Assignment
A verbatim copy of the data is wanted, minus any picture in it.

Data segment
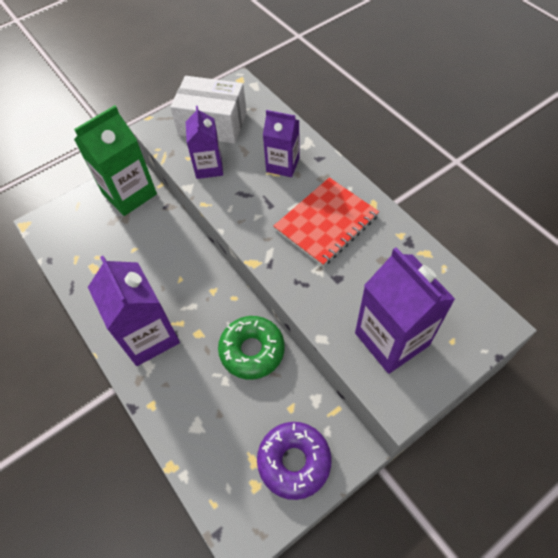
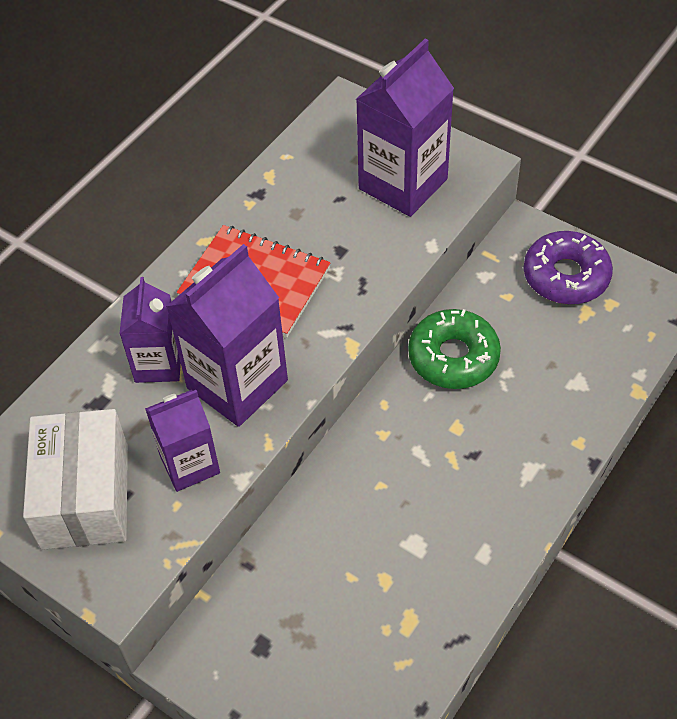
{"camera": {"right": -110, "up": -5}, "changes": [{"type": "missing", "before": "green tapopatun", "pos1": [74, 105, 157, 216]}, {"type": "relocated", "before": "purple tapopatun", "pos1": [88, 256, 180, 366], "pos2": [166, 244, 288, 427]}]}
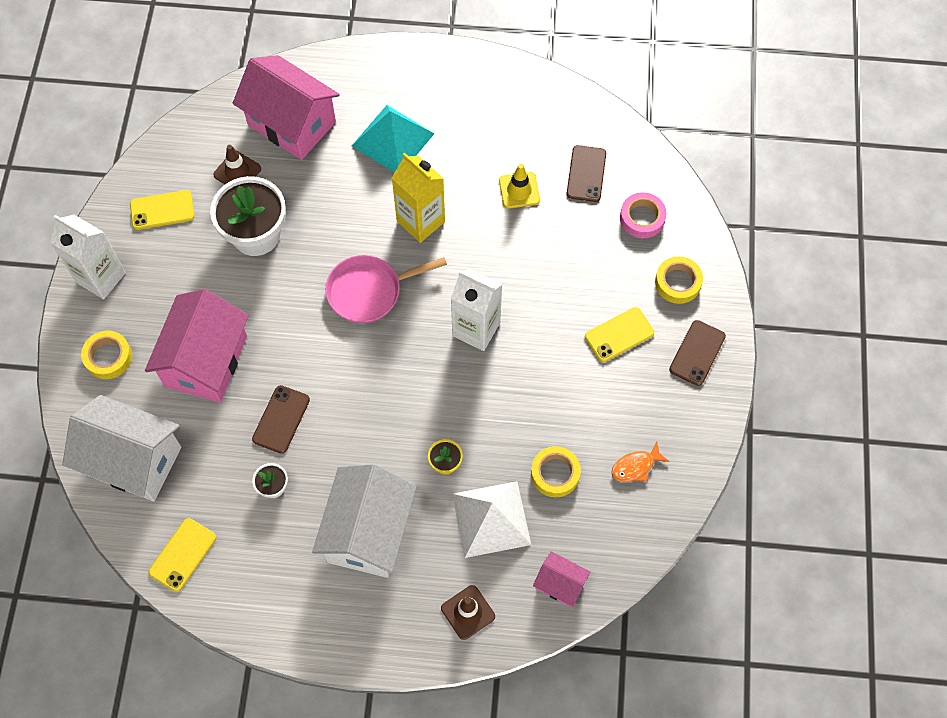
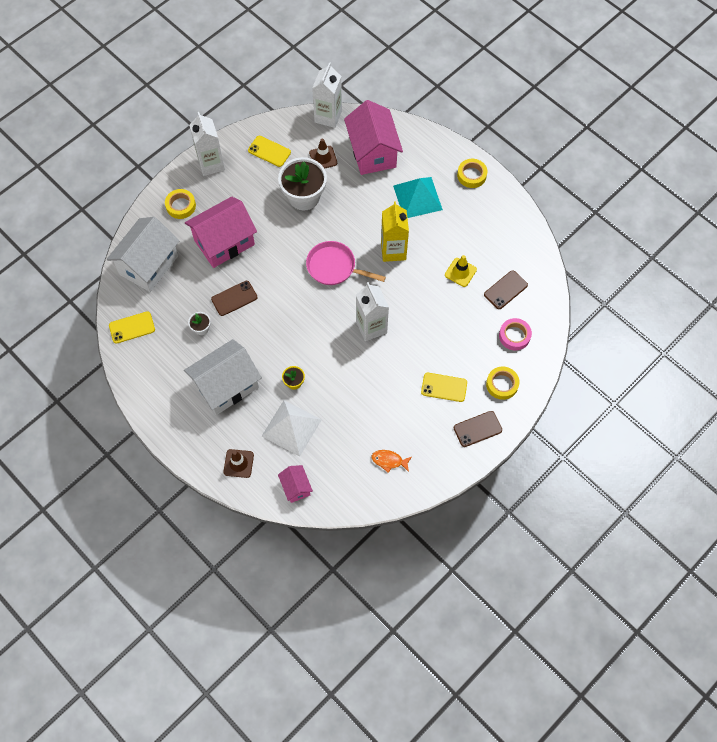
{"camera": {"right": 40, "up": 0}, "changes": [{"type": "spun", "before": "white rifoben", "pos1": [62, 395, 182, 501], "pos2": [106, 217, 180, 292], "turn": 60}, {"type": "relocated", "before": "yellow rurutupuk", "pos1": [531, 446, 581, 497], "pos2": [457, 159, 487, 188]}, {"type": "appeared", "after": "white tapopatun", "pos2": [312, 62, 342, 128]}]}
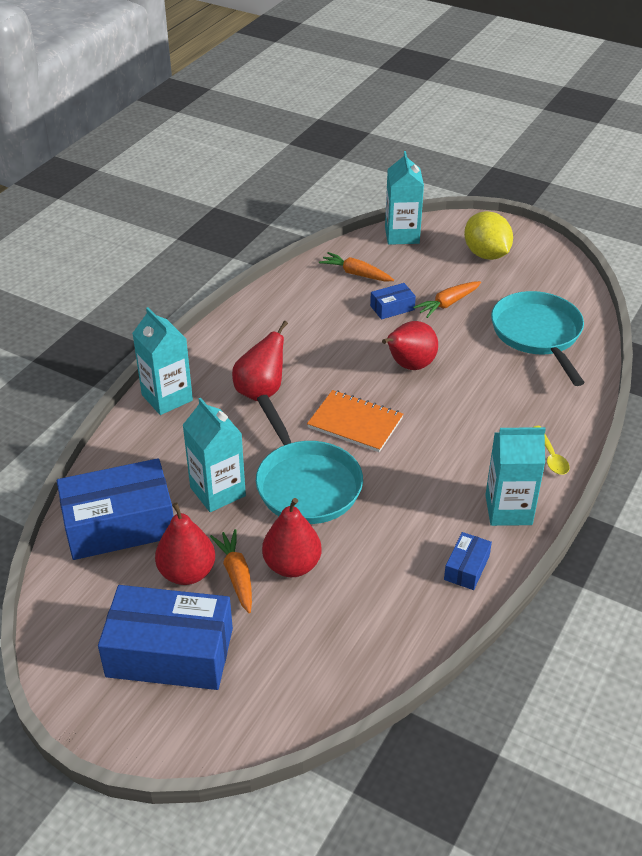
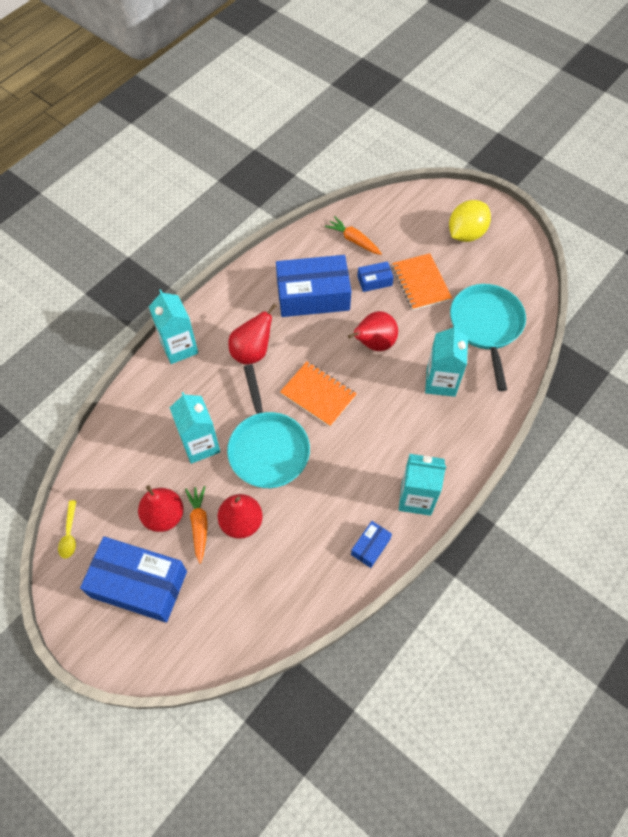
{"camera": {"right": 10, "up": 20}, "changes": [{"type": "relocated", "before": "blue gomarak", "pos1": [57, 458, 174, 560], "pos2": [276, 255, 351, 317]}, {"type": "relocated", "before": "turquoise tapopatun", "pos1": [385, 151, 424, 245], "pos2": [425, 324, 468, 397]}, {"type": "exchanged", "before": "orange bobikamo", "after": "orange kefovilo", "pos1": [413, 281, 481, 318], "pos2": [392, 253, 452, 310]}, {"type": "spun", "before": "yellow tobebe", "pos1": [464, 211, 513, 260], "pos2": [449, 200, 491, 242], "turn": 60}, {"type": "relocated", "before": "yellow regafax", "pos1": [534, 426, 570, 475], "pos2": [58, 500, 76, 559]}]}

The completed task
{"camera": {"right": -110, "up": -5}, "changes": [{"type": "missing", "before": "green tapopatun", "pos1": [74, 105, 157, 216]}, {"type": "relocated", "before": "purple tapopatun", "pos1": [88, 256, 180, 366], "pos2": [166, 244, 288, 427]}]}
{"camera": {"right": 40, "up": 0}, "changes": [{"type": "spun", "before": "white rifoben", "pos1": [62, 395, 182, 501], "pos2": [106, 217, 180, 292], "turn": 60}, {"type": "relocated", "before": "yellow rurutupuk", "pos1": [531, 446, 581, 497], "pos2": [457, 159, 487, 188]}, {"type": "appeared", "after": "white tapopatun", "pos2": [312, 62, 342, 128]}]}
{"camera": {"right": 10, "up": 20}, "changes": [{"type": "relocated", "before": "blue gomarak", "pos1": [57, 458, 174, 560], "pos2": [276, 255, 351, 317]}, {"type": "relocated", "before": "turquoise tapopatun", "pos1": [385, 151, 424, 245], "pos2": [425, 324, 468, 397]}, {"type": "exchanged", "before": "orange bobikamo", "after": "orange kefovilo", "pos1": [413, 281, 481, 318], "pos2": [392, 253, 452, 310]}, {"type": "spun", "before": "yellow tobebe", "pos1": [464, 211, 513, 260], "pos2": [449, 200, 491, 242], "turn": 60}, {"type": "relocated", "before": "yellow regafax", "pos1": [534, 426, 570, 475], "pos2": [58, 500, 76, 559]}]}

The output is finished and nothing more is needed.